HOW TO COMPLETE THIS TASK = Your answer must match the entries below word for word.
——————
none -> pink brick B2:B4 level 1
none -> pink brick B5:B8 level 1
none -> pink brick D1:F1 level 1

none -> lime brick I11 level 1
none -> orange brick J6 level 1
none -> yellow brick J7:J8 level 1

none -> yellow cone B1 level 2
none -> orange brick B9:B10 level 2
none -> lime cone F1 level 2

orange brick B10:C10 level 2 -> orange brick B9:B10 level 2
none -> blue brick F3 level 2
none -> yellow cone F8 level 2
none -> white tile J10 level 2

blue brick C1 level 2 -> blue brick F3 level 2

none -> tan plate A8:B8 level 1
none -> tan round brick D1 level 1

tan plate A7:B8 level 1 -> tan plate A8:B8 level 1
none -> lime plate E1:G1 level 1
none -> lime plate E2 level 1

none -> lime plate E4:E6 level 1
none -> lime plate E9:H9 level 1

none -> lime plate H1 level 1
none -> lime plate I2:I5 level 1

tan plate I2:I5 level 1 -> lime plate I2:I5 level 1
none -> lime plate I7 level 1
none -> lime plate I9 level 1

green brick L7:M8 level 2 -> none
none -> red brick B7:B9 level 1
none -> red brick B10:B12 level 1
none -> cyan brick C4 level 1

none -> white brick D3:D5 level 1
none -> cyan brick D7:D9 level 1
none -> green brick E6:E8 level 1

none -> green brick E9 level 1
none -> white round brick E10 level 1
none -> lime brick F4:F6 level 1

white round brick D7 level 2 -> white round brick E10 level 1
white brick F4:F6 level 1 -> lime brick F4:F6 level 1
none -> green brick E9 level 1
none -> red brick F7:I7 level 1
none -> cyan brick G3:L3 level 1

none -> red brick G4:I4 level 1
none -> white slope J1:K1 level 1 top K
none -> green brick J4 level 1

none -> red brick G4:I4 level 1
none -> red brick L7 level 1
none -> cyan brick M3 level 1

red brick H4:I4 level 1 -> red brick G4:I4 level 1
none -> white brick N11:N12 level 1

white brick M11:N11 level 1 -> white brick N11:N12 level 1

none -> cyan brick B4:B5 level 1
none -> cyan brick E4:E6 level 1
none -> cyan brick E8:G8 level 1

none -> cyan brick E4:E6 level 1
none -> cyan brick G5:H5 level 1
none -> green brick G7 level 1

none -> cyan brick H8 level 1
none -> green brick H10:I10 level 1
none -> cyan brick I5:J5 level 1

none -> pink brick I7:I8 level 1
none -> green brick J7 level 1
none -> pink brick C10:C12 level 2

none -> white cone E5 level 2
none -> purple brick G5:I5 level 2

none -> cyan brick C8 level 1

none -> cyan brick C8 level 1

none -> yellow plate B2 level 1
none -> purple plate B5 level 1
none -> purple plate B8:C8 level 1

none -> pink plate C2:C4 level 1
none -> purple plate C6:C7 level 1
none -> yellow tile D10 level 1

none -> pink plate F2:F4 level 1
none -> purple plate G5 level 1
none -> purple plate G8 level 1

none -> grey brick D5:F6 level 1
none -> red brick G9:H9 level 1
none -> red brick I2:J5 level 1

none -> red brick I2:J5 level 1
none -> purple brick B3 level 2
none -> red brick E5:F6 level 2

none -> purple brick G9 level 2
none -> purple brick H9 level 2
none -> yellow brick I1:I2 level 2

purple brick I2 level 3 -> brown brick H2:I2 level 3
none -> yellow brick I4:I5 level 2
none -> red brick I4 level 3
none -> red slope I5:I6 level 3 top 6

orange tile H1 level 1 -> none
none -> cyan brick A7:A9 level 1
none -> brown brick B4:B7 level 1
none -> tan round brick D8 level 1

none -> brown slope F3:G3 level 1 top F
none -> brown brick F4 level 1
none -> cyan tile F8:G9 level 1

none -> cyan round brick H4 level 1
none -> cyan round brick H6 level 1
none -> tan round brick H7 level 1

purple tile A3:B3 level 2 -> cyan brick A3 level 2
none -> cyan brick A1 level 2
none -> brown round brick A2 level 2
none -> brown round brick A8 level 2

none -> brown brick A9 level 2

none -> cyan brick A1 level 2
——————
OUTPUT =
none -> pink brick B2:B4 level 1
none -> pink brick B5:B8 level 1
none -> pink brick D1:F1 level 1

none -> lime brick I11 level 1
none -> orange brick J6 level 1
none -> yellow brick J7:J8 level 1

none -> yellow cone B1 level 2
none -> orange brick B9:B10 level 2
none -> lime cone F1 level 2

orange brick B10:C10 level 2 -> orange brick B9:B10 level 2
none -> blue brick F3 level 2
none -> yellow cone F8 level 2
none -> white tile J10 level 2

blue brick C1 level 2 -> blue brick F3 level 2

none -> tan plate A8:B8 level 1
none -> tan round brick D1 level 1

tan plate A7:B8 level 1 -> tan plate A8:B8 level 1
none -> lime plate E1:G1 level 1
none -> lime plate E2 level 1

none -> lime plate E4:E6 level 1
none -> lime plate E9:H9 level 1

none -> lime plate H1 level 1
none -> lime plate I2:I5 level 1

tan plate I2:I5 level 1 -> lime plate I2:I5 level 1
none -> lime plate I7 level 1
none -> lime plate I9 level 1

green brick L7:M8 level 2 -> none
none -> red brick B7:B9 level 1
none -> red brick B10:B12 level 1
none -> cyan brick C4 level 1

none -> white brick D3:D5 level 1
none -> cyan brick D7:D9 level 1
none -> green brick E6:E8 level 1

none -> green brick E9 level 1
none -> white round brick E10 level 1
none -> lime brick F4:F6 level 1

white round brick D7 level 2 -> white round brick E10 level 1
white brick F4:F6 level 1 -> lime brick F4:F6 level 1
none -> green brick E9 level 1
none -> red brick F7:I7 level 1
none -> cyan brick G3:L3 level 1

none -> red brick G4:I4 level 1
none -> white slope J1:K1 level 1 top K
none -> green brick J4 level 1

none -> red brick G4:I4 level 1
none -> red brick L7 level 1
none -> cyan brick M3 level 1

red brick H4:I4 level 1 -> red brick G4:I4 level 1
none -> white brick N11:N12 level 1

white brick M11:N11 level 1 -> white brick N11:N12 level 1

none -> cyan brick B4:B5 level 1
none -> cyan brick E4:E6 level 1
none -> cyan brick E8:G8 level 1

none -> cyan brick E4:E6 level 1
none -> cyan brick G5:H5 level 1
none -> green brick G7 level 1

none -> cyan brick H8 level 1
none -> green brick H10:I10 level 1
none -> cyan brick I5:J5 level 1

none -> pink brick I7:I8 level 1
none -> green brick J7 level 1
none -> pink brick C10:C12 level 2

none -> white cone E5 level 2
none -> purple brick G5:I5 level 2

none -> cyan brick C8 level 1

none -> cyan brick C8 level 1

none -> yellow plate B2 level 1
none -> purple plate B5 level 1
none -> purple plate B8:C8 level 1

none -> pink plate C2:C4 level 1
none -> purple plate C6:C7 level 1
none -> yellow tile D10 level 1

none -> pink plate F2:F4 level 1
none -> purple plate G5 level 1
none -> purple plate G8 level 1

none -> grey brick D5:F6 level 1
none -> red brick G9:H9 level 1
none -> red brick I2:J5 level 1

none -> red brick I2:J5 level 1
none -> purple brick B3 level 2
none -> red brick E5:F6 level 2

none -> purple brick G9 level 2
none -> purple brick H9 level 2
none -> yellow brick I1:I2 level 2

purple brick I2 level 3 -> brown brick H2:I2 level 3
none -> yellow brick I4:I5 level 2
none -> red brick I4 level 3
none -> red slope I5:I6 level 3 top 6

orange tile H1 level 1 -> none
none -> cyan brick A7:A9 level 1
none -> brown brick B4:B7 level 1
none -> tan round brick D8 level 1

none -> brown slope F3:G3 level 1 top F
none -> brown brick F4 level 1
none -> cyan tile F8:G9 level 1

none -> cyan round brick H4 level 1
none -> cyan round brick H6 level 1
none -> tan round brick H7 level 1

purple tile A3:B3 level 2 -> cyan brick A3 level 2
none -> cyan brick A1 level 2
none -> brown round brick A2 level 2
none -> brown round brick A8 level 2

none -> brown brick A9 level 2

none -> cyan brick A1 level 2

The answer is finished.